- DESCRIPTION OF THE TASK -
Every line in the data below from the one containing "C202: 10nF (+9V, GND) -> 680nF (+9V, GND)" down to the one containing "U104: PIC16F84A -> PIC16F88", both included, must be retyped exactly; no other line is to appear.

- EXTRACTED RECORDS -
_ _ _ _
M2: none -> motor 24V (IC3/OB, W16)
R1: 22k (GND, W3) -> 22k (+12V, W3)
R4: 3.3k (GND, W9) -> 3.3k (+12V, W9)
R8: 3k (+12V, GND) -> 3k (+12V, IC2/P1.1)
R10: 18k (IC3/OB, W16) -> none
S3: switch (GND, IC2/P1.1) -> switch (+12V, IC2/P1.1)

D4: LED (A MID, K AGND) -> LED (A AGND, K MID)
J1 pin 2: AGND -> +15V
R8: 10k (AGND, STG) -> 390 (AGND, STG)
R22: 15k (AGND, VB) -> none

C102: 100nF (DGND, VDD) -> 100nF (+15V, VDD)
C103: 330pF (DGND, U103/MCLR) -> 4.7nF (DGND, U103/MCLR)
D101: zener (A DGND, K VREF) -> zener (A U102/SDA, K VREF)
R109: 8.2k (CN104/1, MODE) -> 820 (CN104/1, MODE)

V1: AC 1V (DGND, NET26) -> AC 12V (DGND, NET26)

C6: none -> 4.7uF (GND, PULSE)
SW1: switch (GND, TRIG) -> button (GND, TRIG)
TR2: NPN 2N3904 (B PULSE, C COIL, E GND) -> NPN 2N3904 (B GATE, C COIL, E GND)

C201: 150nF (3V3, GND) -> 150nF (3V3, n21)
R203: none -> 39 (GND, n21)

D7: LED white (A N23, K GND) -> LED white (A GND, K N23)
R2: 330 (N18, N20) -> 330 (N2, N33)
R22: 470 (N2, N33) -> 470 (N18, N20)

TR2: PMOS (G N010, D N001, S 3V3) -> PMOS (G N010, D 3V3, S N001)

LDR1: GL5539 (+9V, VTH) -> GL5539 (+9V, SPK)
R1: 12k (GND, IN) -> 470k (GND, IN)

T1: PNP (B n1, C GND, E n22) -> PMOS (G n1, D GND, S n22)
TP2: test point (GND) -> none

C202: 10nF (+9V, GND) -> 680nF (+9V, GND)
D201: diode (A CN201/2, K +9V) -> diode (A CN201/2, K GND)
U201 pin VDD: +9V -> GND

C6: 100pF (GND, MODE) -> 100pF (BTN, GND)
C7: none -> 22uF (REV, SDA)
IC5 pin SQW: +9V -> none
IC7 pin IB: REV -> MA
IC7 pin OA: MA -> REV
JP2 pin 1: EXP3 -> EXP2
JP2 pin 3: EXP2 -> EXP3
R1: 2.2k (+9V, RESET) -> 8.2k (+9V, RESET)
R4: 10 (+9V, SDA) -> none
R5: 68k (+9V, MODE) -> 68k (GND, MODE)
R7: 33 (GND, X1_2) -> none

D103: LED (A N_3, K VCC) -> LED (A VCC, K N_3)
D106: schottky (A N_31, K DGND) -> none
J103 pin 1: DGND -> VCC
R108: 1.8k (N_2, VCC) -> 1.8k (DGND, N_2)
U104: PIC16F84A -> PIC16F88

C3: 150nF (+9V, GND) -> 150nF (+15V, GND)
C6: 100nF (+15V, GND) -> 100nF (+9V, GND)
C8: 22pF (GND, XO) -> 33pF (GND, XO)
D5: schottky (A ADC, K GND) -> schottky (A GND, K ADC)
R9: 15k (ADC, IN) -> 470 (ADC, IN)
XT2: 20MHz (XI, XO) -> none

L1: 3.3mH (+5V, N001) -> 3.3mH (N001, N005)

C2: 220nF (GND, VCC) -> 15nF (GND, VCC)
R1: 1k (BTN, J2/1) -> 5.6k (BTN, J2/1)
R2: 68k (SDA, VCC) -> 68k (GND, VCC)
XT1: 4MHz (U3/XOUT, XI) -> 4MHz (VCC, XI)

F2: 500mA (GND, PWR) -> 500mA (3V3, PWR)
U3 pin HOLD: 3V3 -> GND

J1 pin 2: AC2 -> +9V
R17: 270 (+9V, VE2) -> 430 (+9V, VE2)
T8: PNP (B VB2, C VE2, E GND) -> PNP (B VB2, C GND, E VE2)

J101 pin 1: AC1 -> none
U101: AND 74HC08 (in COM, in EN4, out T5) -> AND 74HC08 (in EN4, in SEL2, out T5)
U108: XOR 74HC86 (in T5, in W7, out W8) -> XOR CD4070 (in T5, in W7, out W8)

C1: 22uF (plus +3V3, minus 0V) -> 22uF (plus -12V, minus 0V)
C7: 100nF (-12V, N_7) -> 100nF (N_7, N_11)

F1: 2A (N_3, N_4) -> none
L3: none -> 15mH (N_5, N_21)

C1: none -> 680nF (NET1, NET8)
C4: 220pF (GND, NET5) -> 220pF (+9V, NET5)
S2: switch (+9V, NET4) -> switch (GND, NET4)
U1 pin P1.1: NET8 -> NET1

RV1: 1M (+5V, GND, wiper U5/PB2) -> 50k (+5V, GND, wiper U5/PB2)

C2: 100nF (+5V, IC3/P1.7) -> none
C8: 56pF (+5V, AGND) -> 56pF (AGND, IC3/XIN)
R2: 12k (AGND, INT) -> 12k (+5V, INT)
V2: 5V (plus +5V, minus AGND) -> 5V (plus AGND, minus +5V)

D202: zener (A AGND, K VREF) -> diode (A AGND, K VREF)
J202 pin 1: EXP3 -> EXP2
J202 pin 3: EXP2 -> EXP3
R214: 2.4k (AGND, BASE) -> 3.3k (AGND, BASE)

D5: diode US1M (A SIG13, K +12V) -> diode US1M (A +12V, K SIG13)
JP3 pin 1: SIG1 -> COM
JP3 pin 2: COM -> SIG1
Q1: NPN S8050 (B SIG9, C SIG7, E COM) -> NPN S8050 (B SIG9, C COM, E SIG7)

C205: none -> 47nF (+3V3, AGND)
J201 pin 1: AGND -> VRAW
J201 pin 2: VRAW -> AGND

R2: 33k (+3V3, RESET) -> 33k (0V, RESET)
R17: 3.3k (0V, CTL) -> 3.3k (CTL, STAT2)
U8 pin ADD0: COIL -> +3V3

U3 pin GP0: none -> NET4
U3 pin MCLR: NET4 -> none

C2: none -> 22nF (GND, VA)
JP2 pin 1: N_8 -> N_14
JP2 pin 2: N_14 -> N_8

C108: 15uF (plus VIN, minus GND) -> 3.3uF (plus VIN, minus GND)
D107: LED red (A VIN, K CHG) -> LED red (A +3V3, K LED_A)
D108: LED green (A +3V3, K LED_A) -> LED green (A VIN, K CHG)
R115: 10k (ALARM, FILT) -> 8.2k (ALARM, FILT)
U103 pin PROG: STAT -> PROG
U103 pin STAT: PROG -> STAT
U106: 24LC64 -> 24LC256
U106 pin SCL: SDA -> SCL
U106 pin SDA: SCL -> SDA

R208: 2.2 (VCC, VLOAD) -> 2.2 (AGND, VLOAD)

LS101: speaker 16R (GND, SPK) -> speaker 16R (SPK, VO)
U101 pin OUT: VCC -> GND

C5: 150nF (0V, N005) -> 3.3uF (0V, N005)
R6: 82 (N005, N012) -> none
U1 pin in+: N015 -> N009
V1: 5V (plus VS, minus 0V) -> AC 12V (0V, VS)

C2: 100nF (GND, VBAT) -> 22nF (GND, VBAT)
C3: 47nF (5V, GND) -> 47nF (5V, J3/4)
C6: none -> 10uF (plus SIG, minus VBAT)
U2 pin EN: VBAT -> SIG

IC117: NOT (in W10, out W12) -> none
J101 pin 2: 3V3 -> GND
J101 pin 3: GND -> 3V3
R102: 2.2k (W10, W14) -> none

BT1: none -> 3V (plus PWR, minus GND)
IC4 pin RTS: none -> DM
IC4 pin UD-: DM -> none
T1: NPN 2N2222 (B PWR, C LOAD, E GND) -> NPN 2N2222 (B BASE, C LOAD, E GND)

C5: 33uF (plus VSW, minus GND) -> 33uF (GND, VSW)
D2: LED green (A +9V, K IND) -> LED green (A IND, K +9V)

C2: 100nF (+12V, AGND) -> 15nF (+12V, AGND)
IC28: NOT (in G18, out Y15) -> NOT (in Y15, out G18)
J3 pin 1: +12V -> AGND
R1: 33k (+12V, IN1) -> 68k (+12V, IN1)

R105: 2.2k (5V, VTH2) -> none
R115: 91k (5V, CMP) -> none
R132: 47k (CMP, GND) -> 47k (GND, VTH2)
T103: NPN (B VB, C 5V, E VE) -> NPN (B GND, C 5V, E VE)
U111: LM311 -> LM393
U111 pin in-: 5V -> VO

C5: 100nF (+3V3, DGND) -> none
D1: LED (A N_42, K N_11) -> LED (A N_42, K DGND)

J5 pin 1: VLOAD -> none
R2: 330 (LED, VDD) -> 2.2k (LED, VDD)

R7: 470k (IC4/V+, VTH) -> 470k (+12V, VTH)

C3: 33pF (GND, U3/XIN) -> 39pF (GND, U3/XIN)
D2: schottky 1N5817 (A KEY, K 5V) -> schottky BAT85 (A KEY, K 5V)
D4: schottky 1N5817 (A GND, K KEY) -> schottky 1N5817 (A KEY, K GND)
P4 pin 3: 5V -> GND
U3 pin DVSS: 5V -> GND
_ _ _ _
- YOUR RESPONSE -
C202: 10nF (+9V, GND) -> 680nF (+9V, GND)
D201: diode (A CN201/2, K +9V) -> diode (A CN201/2, K GND)
U201 pin VDD: +9V -> GND

C6: 100pF (GND, MODE) -> 100pF (BTN, GND)
C7: none -> 22uF (REV, SDA)
IC5 pin SQW: +9V -> none
IC7 pin IB: REV -> MA
IC7 pin OA: MA -> REV
JP2 pin 1: EXP3 -> EXP2
JP2 pin 3: EXP2 -> EXP3
R1: 2.2k (+9V, RESET) -> 8.2k (+9V, RESET)
R4: 10 (+9V, SDA) -> none
R5: 68k (+9V, MODE) -> 68k (GND, MODE)
R7: 33 (GND, X1_2) -> none

D103: LED (A N_3, K VCC) -> LED (A VCC, K N_3)
D106: schottky (A N_31, K DGND) -> none
J103 pin 1: DGND -> VCC
R108: 1.8k (N_2, VCC) -> 1.8k (DGND, N_2)
U104: PIC16F84A -> PIC16F88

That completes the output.